Object change descriptions:
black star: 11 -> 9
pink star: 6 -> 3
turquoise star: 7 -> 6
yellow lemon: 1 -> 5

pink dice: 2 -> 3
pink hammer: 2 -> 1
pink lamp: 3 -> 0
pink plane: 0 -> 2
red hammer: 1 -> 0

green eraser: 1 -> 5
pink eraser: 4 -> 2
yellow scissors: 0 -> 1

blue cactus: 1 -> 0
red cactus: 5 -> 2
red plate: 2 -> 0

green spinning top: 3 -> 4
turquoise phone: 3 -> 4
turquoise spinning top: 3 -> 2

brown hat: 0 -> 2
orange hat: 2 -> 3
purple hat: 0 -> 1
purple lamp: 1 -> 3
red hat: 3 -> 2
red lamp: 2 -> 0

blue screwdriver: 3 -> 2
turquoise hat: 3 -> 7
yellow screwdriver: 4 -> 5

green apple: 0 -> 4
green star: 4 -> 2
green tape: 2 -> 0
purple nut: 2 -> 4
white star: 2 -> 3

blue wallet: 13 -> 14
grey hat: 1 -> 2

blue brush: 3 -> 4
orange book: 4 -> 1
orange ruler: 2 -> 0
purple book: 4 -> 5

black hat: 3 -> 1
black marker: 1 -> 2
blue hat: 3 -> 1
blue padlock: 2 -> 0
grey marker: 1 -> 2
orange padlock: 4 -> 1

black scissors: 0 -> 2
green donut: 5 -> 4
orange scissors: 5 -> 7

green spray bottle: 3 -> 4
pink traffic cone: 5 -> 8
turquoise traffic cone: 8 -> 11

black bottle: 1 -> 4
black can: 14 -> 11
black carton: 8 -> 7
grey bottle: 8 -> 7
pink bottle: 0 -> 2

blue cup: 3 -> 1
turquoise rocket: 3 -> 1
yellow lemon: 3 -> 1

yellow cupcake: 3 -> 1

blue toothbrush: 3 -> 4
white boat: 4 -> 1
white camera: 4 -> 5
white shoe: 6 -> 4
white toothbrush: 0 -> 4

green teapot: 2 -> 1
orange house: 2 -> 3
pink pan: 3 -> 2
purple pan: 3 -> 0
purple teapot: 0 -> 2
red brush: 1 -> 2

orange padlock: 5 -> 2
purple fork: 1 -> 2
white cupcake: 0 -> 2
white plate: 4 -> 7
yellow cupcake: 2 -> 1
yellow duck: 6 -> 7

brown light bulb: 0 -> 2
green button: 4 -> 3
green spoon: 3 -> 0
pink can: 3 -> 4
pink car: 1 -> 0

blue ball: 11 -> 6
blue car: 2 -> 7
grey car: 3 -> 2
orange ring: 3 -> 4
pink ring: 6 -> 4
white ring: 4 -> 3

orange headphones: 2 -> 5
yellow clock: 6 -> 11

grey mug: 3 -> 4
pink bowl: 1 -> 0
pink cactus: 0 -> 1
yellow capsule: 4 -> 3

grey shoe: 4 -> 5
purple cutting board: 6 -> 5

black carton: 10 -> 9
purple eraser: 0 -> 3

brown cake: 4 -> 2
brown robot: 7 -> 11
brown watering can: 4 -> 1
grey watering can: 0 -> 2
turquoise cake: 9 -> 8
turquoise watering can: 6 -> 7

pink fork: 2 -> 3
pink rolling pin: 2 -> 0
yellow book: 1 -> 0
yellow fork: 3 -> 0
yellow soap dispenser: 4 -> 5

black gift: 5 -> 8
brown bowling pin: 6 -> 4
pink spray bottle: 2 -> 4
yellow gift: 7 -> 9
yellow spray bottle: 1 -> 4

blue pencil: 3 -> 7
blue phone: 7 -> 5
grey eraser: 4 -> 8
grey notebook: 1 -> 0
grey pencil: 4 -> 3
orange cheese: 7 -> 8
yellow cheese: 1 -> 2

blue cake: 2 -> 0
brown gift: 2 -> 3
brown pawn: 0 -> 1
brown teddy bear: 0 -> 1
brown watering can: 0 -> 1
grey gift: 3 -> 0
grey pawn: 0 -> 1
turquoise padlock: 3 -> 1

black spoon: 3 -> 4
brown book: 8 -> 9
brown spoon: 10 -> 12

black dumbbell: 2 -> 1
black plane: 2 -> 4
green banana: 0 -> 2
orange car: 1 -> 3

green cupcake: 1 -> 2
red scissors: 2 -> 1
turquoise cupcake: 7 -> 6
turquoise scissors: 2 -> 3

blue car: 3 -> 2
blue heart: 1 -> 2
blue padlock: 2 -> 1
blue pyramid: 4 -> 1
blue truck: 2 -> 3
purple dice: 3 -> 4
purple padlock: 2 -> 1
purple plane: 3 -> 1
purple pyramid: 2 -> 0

WHAT THIS TASK INVOLVES | Write out exactly each line of the entries, starting at the one containing "red scissors: 2 -> 1" and finishing with the last line.

EXPECTED OUTPUT |
red scissors: 2 -> 1
turquoise cupcake: 7 -> 6
turquoise scissors: 2 -> 3

blue car: 3 -> 2
blue heart: 1 -> 2
blue padlock: 2 -> 1
blue pyramid: 4 -> 1
blue truck: 2 -> 3
purple dice: 3 -> 4
purple padlock: 2 -> 1
purple plane: 3 -> 1
purple pyramid: 2 -> 0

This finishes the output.